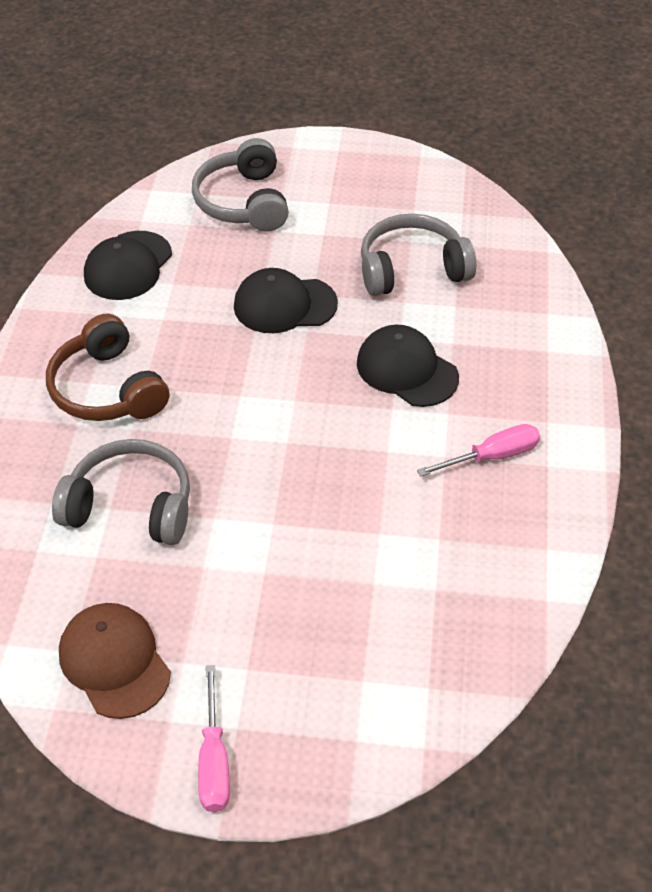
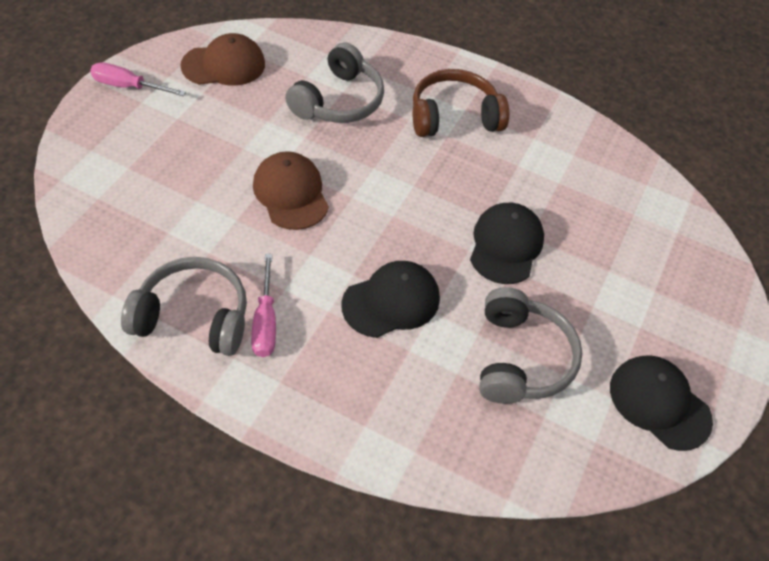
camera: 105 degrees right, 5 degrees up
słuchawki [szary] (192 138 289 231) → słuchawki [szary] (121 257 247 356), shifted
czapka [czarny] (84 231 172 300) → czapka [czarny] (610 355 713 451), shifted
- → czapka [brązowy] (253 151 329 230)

^^^^^^^^^^^^^^^^

• _YOUR OBJECTIVE_: Your reply must match the data above line for line, except that it holds no pictures.

• _RESPONSE_:
camera: 105 degrees right, 5 degrees up
słuchawki [szary] (192 138 289 231) → słuchawki [szary] (121 257 247 356), shifted
czapka [czarny] (84 231 172 300) → czapka [czarny] (610 355 713 451), shifted
- → czapka [brązowy] (253 151 329 230)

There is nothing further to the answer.